_ASSIGNED TASK_:
When a line in the listing below contains the word "yellow", return a copy of that line.

_DATA SUPPLIED_:
────────

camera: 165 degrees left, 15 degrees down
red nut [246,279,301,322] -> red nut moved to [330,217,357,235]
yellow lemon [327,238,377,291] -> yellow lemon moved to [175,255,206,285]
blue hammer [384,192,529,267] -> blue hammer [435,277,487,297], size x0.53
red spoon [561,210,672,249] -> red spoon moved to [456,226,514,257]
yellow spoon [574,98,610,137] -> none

────────

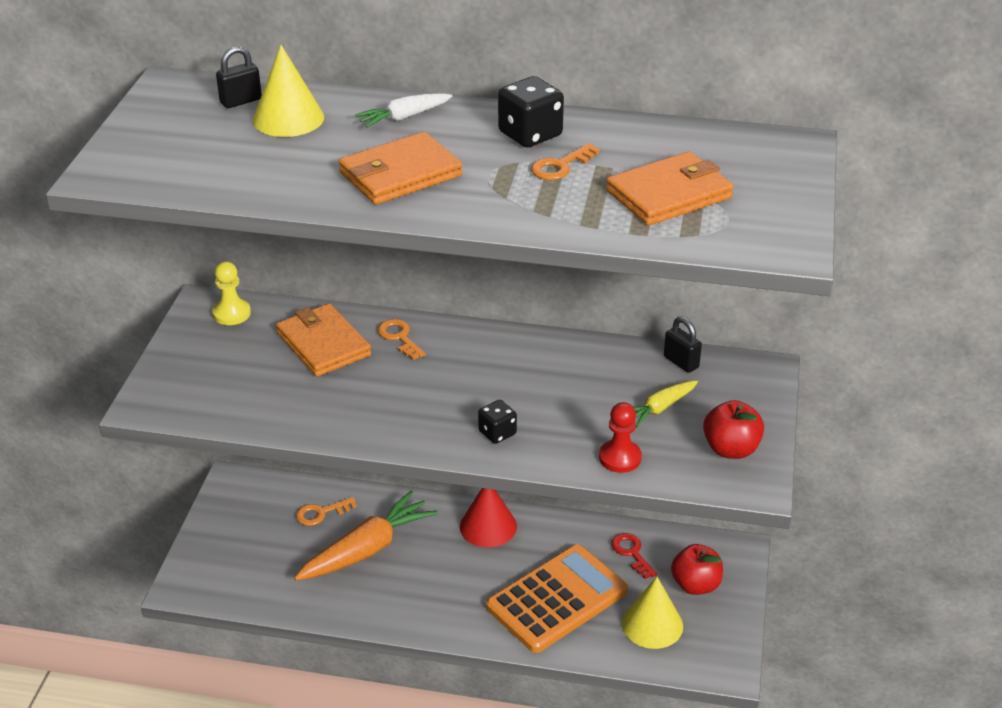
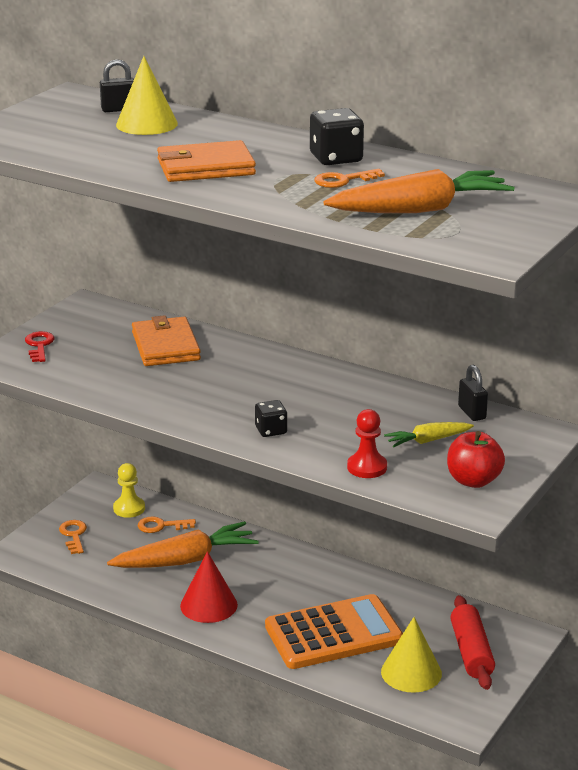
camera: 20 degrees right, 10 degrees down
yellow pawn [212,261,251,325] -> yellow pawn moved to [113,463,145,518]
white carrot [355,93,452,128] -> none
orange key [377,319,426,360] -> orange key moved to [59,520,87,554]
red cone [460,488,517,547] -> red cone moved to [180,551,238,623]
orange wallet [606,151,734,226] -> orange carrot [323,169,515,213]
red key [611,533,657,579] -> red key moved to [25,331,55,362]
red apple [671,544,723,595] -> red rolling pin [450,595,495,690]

────────

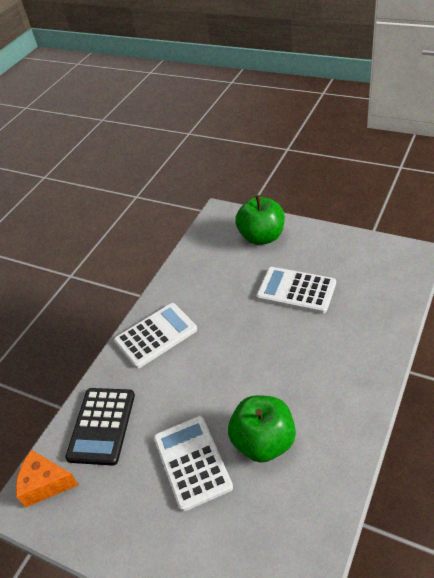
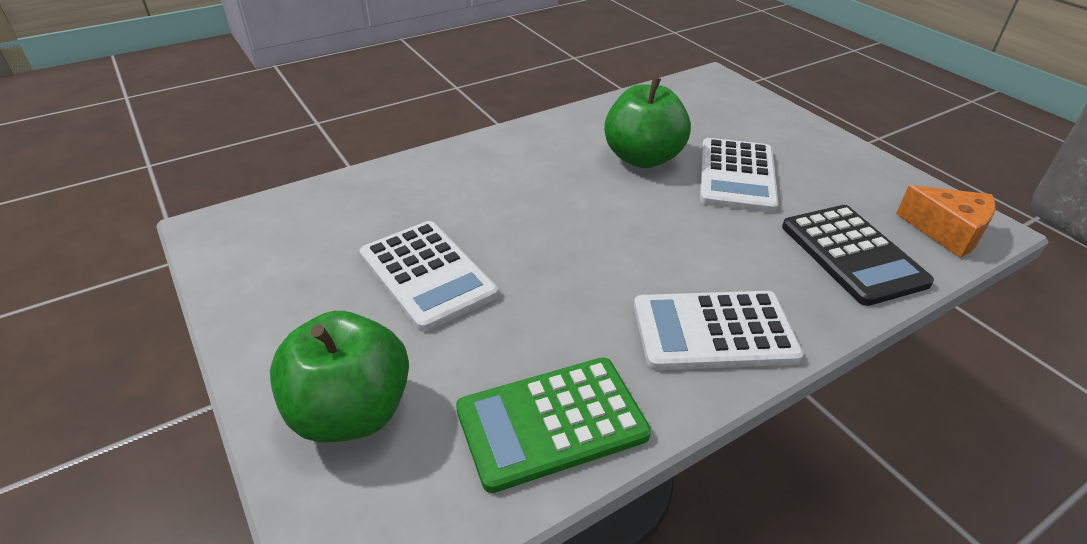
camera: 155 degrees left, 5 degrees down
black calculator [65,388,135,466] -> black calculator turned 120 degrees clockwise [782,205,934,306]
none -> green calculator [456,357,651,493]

────────

_COMPLETED TASK_:
yellow lemon [327,238,377,291] -> yellow lemon moved to [175,255,206,285]
yellow spoon [574,98,610,137] -> none
yellow pawn [212,261,251,325] -> yellow pawn moved to [113,463,145,518]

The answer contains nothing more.